Edit tracking data:

------------------------

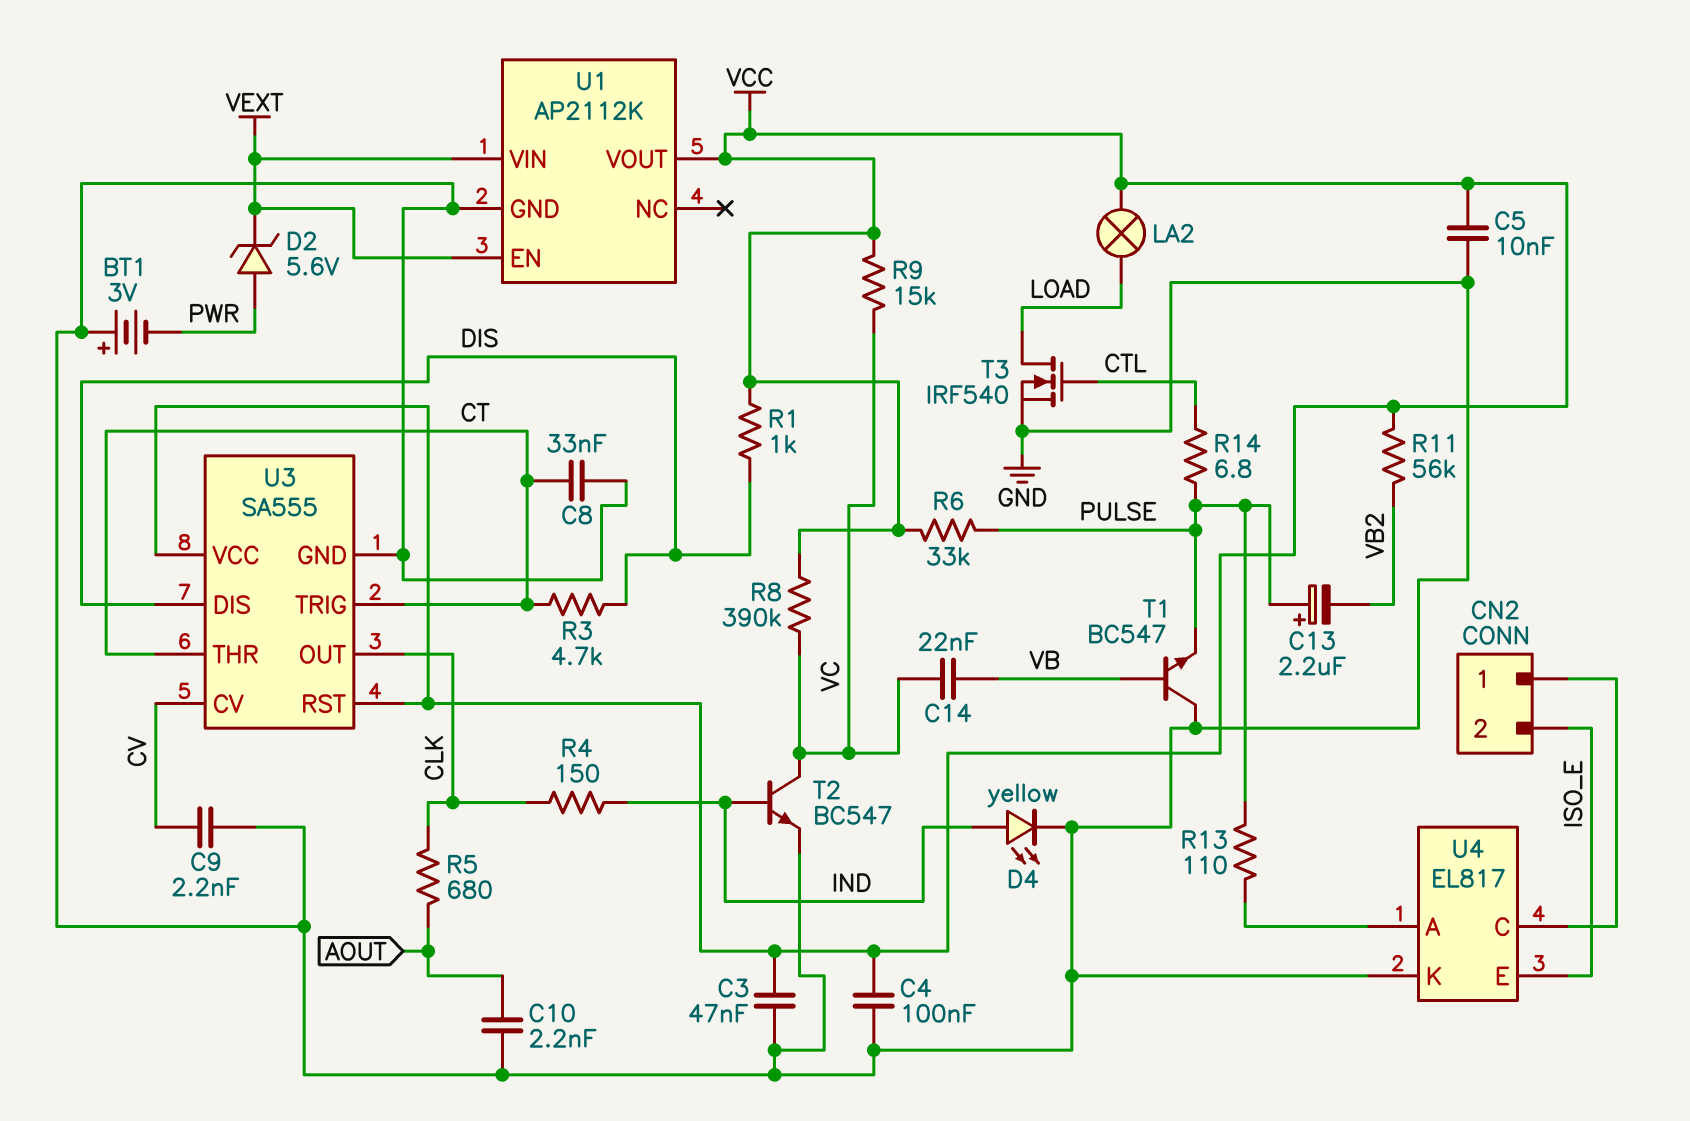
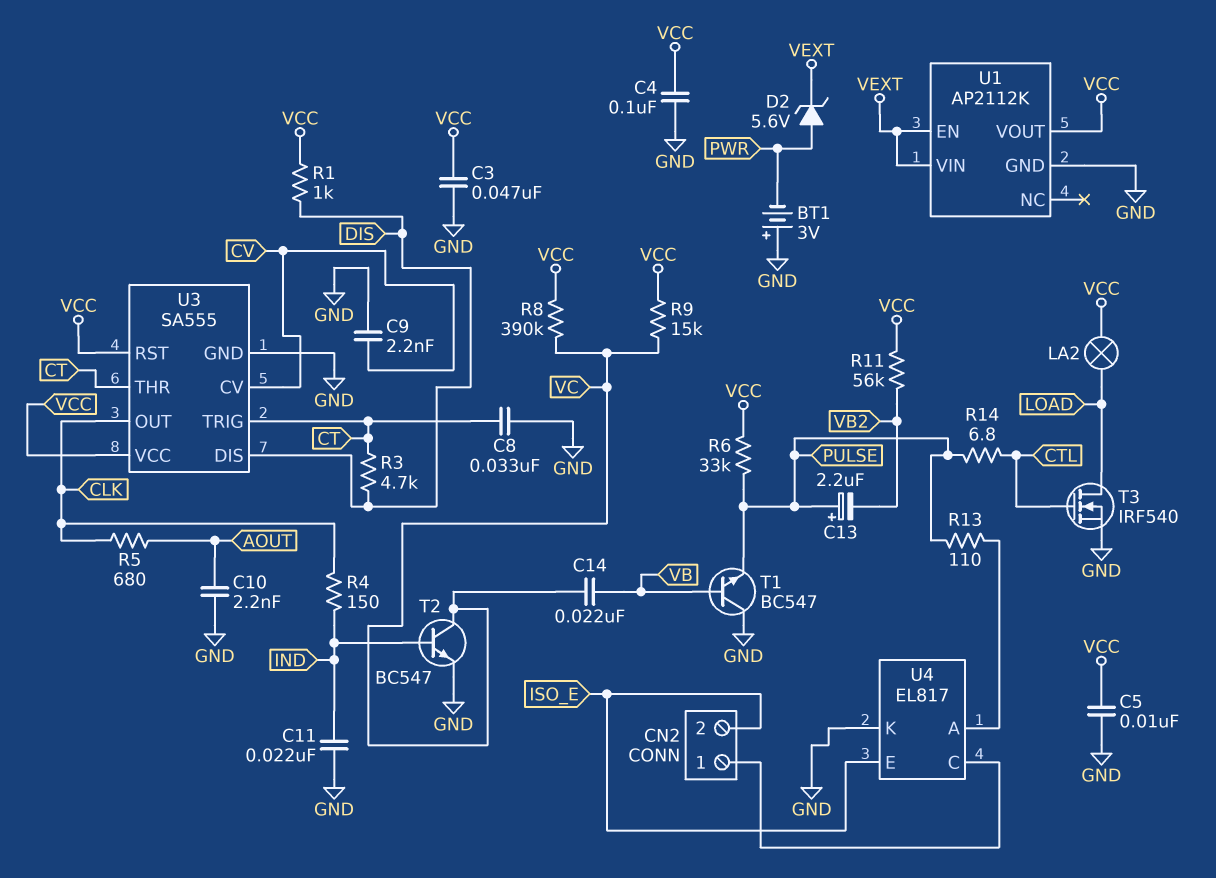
C11: none -> 22nF (GND, IND)
D4: LED yellow (A IND, K GND) -> none

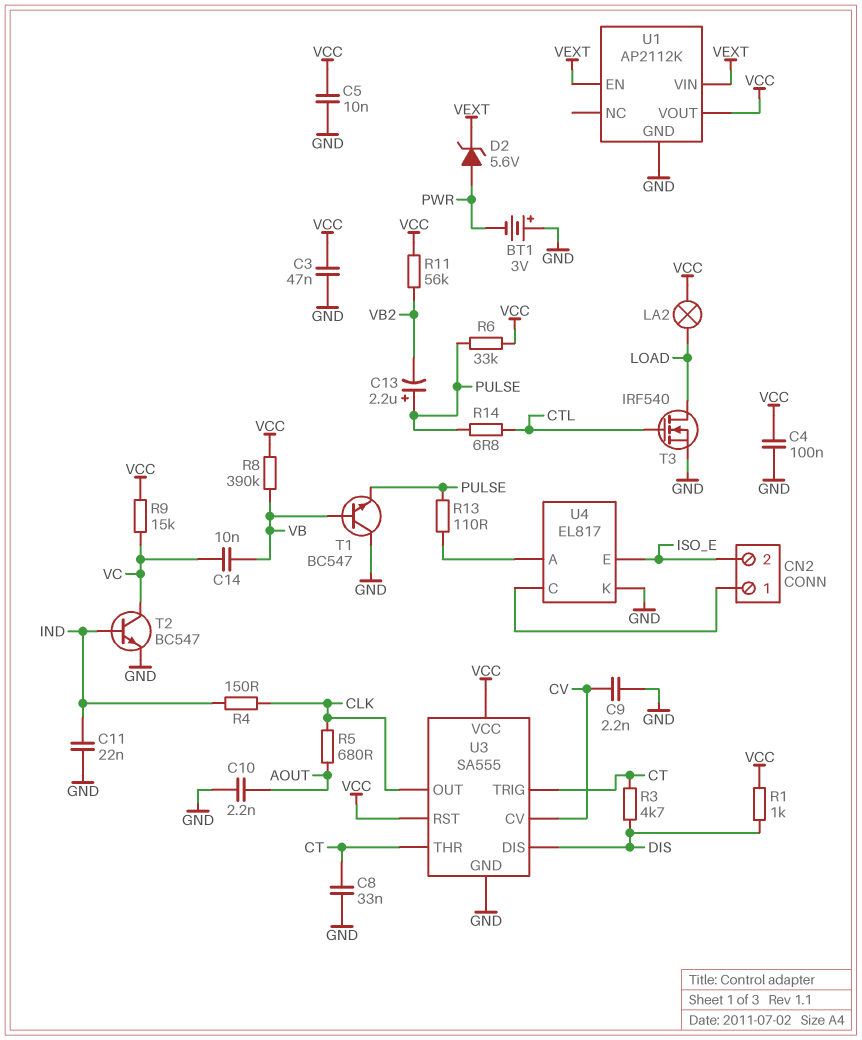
C14: 22nF (VB, VC) -> 10nF (VB, VC)
R8: 390k (VC, VCC) -> 390k (VB, VCC)

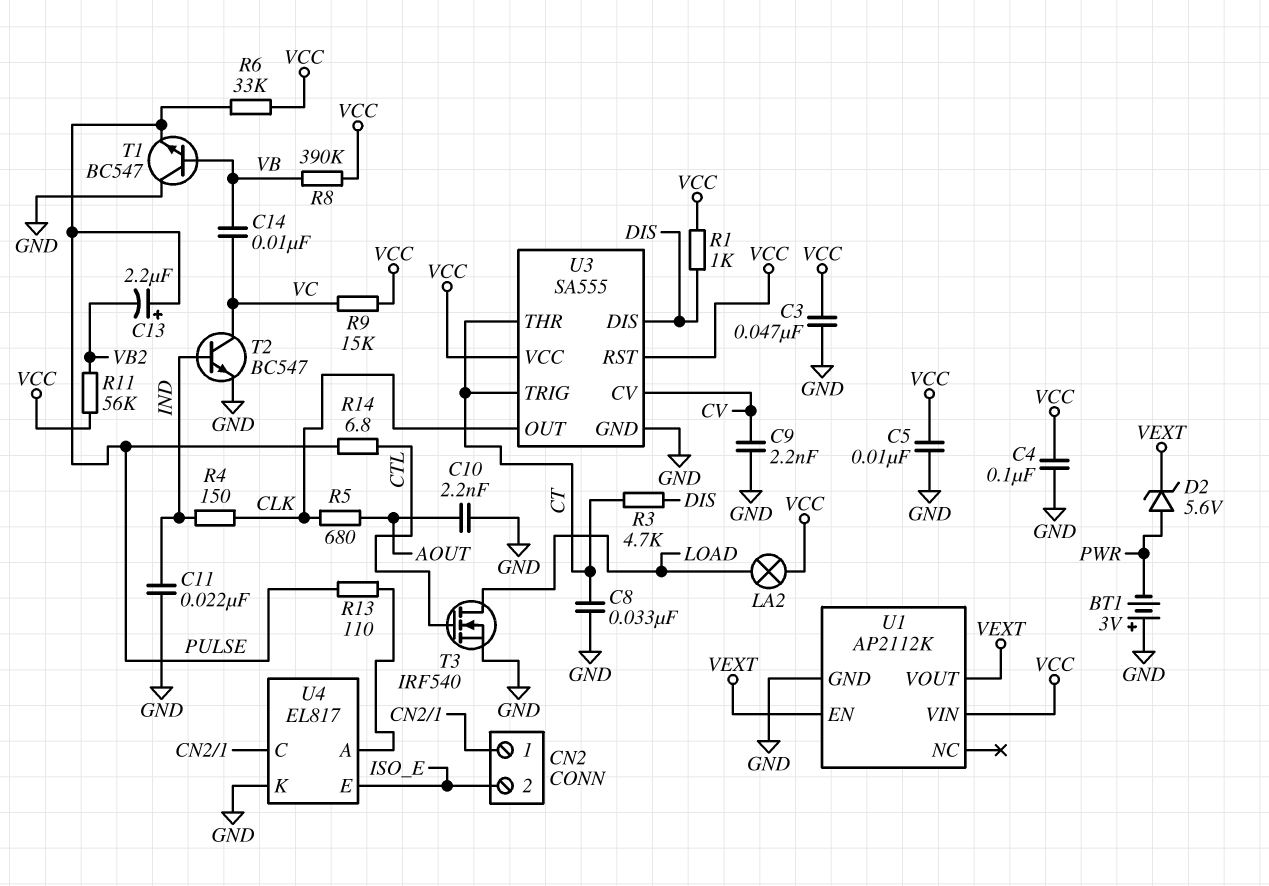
U1 pin VIN: VEXT -> VCC
U1 pin VOUT: VCC -> VEXT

------------------------

-- What is expected --
Without the pictures, retype exactly the lines from the one that holds "R8: 390k (VC, VCC) -> 390k (VB, VCC)" to the last line of the data above, both of them included.

-- Answer to the problem --
R8: 390k (VC, VCC) -> 390k (VB, VCC)

U1 pin VIN: VEXT -> VCC
U1 pin VOUT: VCC -> VEXT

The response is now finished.